_Problem details_
Would you print the entire listing exactly, leaving nothing out?

_Supplied records_
□ □ □ □

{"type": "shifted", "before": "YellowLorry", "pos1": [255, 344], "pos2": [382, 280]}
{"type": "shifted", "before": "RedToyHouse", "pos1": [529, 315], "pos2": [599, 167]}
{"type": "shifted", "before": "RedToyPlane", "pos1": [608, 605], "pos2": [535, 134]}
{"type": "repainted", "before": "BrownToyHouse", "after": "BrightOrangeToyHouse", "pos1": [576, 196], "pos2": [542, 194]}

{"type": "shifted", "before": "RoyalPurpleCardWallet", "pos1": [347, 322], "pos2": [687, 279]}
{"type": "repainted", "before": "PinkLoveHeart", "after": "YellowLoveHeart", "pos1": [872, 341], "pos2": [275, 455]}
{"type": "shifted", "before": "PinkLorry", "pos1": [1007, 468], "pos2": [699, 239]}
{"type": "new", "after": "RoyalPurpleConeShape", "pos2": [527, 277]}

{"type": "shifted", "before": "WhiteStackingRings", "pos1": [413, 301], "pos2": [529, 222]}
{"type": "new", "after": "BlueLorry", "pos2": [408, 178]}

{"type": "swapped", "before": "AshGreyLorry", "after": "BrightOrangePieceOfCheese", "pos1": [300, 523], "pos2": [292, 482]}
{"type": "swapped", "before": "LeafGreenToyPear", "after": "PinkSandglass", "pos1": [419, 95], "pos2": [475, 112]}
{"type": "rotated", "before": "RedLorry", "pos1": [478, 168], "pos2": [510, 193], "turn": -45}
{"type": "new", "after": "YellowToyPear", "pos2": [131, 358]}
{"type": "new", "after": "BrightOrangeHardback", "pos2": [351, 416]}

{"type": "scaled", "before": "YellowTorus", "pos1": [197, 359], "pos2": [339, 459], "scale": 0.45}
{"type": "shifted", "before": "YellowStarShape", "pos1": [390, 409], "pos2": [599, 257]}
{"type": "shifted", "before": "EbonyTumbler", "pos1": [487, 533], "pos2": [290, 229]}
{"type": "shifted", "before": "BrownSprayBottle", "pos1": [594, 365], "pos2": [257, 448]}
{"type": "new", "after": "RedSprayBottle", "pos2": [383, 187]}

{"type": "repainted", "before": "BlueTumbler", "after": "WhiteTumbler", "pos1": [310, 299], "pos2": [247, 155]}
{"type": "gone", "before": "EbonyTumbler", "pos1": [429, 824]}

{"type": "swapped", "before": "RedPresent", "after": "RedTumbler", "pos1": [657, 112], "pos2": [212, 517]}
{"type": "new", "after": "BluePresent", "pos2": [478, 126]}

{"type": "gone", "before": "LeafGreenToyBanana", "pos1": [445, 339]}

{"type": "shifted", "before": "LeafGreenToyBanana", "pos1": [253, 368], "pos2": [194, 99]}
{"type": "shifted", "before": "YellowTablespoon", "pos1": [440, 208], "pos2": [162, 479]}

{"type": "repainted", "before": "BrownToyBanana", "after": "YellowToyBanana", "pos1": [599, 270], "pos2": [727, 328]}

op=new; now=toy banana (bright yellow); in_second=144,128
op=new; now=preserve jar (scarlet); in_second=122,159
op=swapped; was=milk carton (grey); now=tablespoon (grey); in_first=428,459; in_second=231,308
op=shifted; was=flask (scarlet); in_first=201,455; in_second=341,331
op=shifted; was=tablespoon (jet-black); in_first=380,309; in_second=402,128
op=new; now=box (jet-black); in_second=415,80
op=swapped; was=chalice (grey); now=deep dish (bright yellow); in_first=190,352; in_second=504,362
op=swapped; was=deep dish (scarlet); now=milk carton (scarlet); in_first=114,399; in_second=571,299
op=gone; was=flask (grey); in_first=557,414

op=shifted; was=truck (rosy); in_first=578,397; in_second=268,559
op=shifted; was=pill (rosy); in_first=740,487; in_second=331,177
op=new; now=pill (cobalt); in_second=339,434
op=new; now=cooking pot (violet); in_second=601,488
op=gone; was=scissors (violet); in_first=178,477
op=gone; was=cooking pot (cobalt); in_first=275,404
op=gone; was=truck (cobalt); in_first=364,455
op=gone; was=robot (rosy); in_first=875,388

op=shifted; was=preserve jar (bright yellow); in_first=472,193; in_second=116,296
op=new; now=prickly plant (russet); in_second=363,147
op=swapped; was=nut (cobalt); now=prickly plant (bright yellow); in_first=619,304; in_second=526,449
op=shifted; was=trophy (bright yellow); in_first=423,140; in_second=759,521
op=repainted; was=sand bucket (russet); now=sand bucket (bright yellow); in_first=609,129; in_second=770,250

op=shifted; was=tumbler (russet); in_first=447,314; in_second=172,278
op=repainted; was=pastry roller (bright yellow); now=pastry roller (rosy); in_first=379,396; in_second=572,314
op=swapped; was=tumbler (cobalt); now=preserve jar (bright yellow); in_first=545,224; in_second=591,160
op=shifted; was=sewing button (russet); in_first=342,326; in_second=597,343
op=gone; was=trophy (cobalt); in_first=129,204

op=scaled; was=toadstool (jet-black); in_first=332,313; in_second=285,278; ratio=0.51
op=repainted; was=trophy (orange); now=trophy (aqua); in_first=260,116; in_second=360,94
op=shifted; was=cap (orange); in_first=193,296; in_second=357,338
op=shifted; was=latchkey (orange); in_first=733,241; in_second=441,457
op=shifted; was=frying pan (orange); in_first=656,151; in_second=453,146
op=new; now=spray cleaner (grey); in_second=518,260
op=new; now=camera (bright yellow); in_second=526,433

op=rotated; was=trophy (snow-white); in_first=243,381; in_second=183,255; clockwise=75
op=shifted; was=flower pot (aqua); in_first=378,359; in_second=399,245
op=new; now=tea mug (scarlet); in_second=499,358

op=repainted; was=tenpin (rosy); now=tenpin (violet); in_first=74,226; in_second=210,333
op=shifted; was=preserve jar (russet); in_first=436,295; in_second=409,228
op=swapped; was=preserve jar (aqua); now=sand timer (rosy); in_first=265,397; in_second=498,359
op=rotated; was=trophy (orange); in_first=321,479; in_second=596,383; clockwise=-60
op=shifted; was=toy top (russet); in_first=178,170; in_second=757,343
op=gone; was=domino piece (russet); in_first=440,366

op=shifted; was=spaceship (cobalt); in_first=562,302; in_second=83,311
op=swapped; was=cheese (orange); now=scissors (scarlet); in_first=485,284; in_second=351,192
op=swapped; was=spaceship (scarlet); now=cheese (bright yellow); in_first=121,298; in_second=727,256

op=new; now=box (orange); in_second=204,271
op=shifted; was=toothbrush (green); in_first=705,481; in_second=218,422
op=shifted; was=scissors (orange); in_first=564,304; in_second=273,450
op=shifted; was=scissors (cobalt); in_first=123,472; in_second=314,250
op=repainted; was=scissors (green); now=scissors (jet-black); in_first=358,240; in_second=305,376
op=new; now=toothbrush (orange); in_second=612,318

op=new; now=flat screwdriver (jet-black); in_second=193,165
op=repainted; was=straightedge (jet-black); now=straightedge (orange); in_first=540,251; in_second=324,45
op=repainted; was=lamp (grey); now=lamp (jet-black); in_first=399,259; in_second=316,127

□ □ □ □

_Answer section_
{"type": "shifted", "before": "YellowLorry", "pos1": [255, 344], "pos2": [382, 280]}
{"type": "shifted", "before": "RedToyHouse", "pos1": [529, 315], "pos2": [599, 167]}
{"type": "shifted", "before": "RedToyPlane", "pos1": [608, 605], "pos2": [535, 134]}
{"type": "repainted", "before": "BrownToyHouse", "after": "BrightOrangeToyHouse", "pos1": [576, 196], "pos2": [542, 194]}

{"type": "shifted", "before": "RoyalPurpleCardWallet", "pos1": [347, 322], "pos2": [687, 279]}
{"type": "repainted", "before": "PinkLoveHeart", "after": "YellowLoveHeart", "pos1": [872, 341], "pos2": [275, 455]}
{"type": "shifted", "before": "PinkLorry", "pos1": [1007, 468], "pos2": [699, 239]}
{"type": "new", "after": "RoyalPurpleConeShape", "pos2": [527, 277]}

{"type": "shifted", "before": "WhiteStackingRings", "pos1": [413, 301], "pos2": [529, 222]}
{"type": "new", "after": "BlueLorry", "pos2": [408, 178]}

{"type": "swapped", "before": "AshGreyLorry", "after": "BrightOrangePieceOfCheese", "pos1": [300, 523], "pos2": [292, 482]}
{"type": "swapped", "before": "LeafGreenToyPear", "after": "PinkSandglass", "pos1": [419, 95], "pos2": [475, 112]}
{"type": "rotated", "before": "RedLorry", "pos1": [478, 168], "pos2": [510, 193], "turn": -45}
{"type": "new", "after": "YellowToyPear", "pos2": [131, 358]}
{"type": "new", "after": "BrightOrangeHardback", "pos2": [351, 416]}

{"type": "scaled", "before": "YellowTorus", "pos1": [197, 359], "pos2": [339, 459], "scale": 0.45}
{"type": "shifted", "before": "YellowStarShape", "pos1": [390, 409], "pos2": [599, 257]}
{"type": "shifted", "before": "EbonyTumbler", "pos1": [487, 533], "pos2": [290, 229]}
{"type": "shifted", "before": "BrownSprayBottle", "pos1": [594, 365], "pos2": [257, 448]}
{"type": "new", "after": "RedSprayBottle", "pos2": [383, 187]}

{"type": "repainted", "before": "BlueTumbler", "after": "WhiteTumbler", "pos1": [310, 299], "pos2": [247, 155]}
{"type": "gone", "before": "EbonyTumbler", "pos1": [429, 824]}

{"type": "swapped", "before": "RedPresent", "after": "RedTumbler", "pos1": [657, 112], "pos2": [212, 517]}
{"type": "new", "after": "BluePresent", "pos2": [478, 126]}

{"type": "gone", "before": "LeafGreenToyBanana", "pos1": [445, 339]}

{"type": "shifted", "before": "LeafGreenToyBanana", "pos1": [253, 368], "pos2": [194, 99]}
{"type": "shifted", "before": "YellowTablespoon", "pos1": [440, 208], "pos2": [162, 479]}

{"type": "repainted", "before": "BrownToyBanana", "after": "YellowToyBanana", "pos1": [599, 270], "pos2": [727, 328]}

op=new; now=toy banana (bright yellow); in_second=144,128
op=new; now=preserve jar (scarlet); in_second=122,159
op=swapped; was=milk carton (grey); now=tablespoon (grey); in_first=428,459; in_second=231,308
op=shifted; was=flask (scarlet); in_first=201,455; in_second=341,331
op=shifted; was=tablespoon (jet-black); in_first=380,309; in_second=402,128
op=new; now=box (jet-black); in_second=415,80
op=swapped; was=chalice (grey); now=deep dish (bright yellow); in_first=190,352; in_second=504,362
op=swapped; was=deep dish (scarlet); now=milk carton (scarlet); in_first=114,399; in_second=571,299
op=gone; was=flask (grey); in_first=557,414

op=shifted; was=truck (rosy); in_first=578,397; in_second=268,559
op=shifted; was=pill (rosy); in_first=740,487; in_second=331,177
op=new; now=pill (cobalt); in_second=339,434
op=new; now=cooking pot (violet); in_second=601,488
op=gone; was=scissors (violet); in_first=178,477
op=gone; was=cooking pot (cobalt); in_first=275,404
op=gone; was=truck (cobalt); in_first=364,455
op=gone; was=robot (rosy); in_first=875,388

op=shifted; was=preserve jar (bright yellow); in_first=472,193; in_second=116,296
op=new; now=prickly plant (russet); in_second=363,147
op=swapped; was=nut (cobalt); now=prickly plant (bright yellow); in_first=619,304; in_second=526,449
op=shifted; was=trophy (bright yellow); in_first=423,140; in_second=759,521
op=repainted; was=sand bucket (russet); now=sand bucket (bright yellow); in_first=609,129; in_second=770,250

op=shifted; was=tumbler (russet); in_first=447,314; in_second=172,278
op=repainted; was=pastry roller (bright yellow); now=pastry roller (rosy); in_first=379,396; in_second=572,314
op=swapped; was=tumbler (cobalt); now=preserve jar (bright yellow); in_first=545,224; in_second=591,160
op=shifted; was=sewing button (russet); in_first=342,326; in_second=597,343
op=gone; was=trophy (cobalt); in_first=129,204

op=scaled; was=toadstool (jet-black); in_first=332,313; in_second=285,278; ratio=0.51
op=repainted; was=trophy (orange); now=trophy (aqua); in_first=260,116; in_second=360,94
op=shifted; was=cap (orange); in_first=193,296; in_second=357,338
op=shifted; was=latchkey (orange); in_first=733,241; in_second=441,457
op=shifted; was=frying pan (orange); in_first=656,151; in_second=453,146
op=new; now=spray cleaner (grey); in_second=518,260
op=new; now=camera (bright yellow); in_second=526,433

op=rotated; was=trophy (snow-white); in_first=243,381; in_second=183,255; clockwise=75
op=shifted; was=flower pot (aqua); in_first=378,359; in_second=399,245
op=new; now=tea mug (scarlet); in_second=499,358

op=repainted; was=tenpin (rosy); now=tenpin (violet); in_first=74,226; in_second=210,333
op=shifted; was=preserve jar (russet); in_first=436,295; in_second=409,228
op=swapped; was=preserve jar (aqua); now=sand timer (rosy); in_first=265,397; in_second=498,359
op=rotated; was=trophy (orange); in_first=321,479; in_second=596,383; clockwise=-60
op=shifted; was=toy top (russet); in_first=178,170; in_second=757,343
op=gone; was=domino piece (russet); in_first=440,366

op=shifted; was=spaceship (cobalt); in_first=562,302; in_second=83,311
op=swapped; was=cheese (orange); now=scissors (scarlet); in_first=485,284; in_second=351,192
op=swapped; was=spaceship (scarlet); now=cheese (bright yellow); in_first=121,298; in_second=727,256

op=new; now=box (orange); in_second=204,271
op=shifted; was=toothbrush (green); in_first=705,481; in_second=218,422
op=shifted; was=scissors (orange); in_first=564,304; in_second=273,450
op=shifted; was=scissors (cobalt); in_first=123,472; in_second=314,250
op=repainted; was=scissors (green); now=scissors (jet-black); in_first=358,240; in_second=305,376
op=new; now=toothbrush (orange); in_second=612,318

op=new; now=flat screwdriver (jet-black); in_second=193,165
op=repainted; was=straightedge (jet-black); now=straightedge (orange); in_first=540,251; in_second=324,45
op=repainted; was=lamp (grey); now=lamp (jet-black); in_first=399,259; in_second=316,127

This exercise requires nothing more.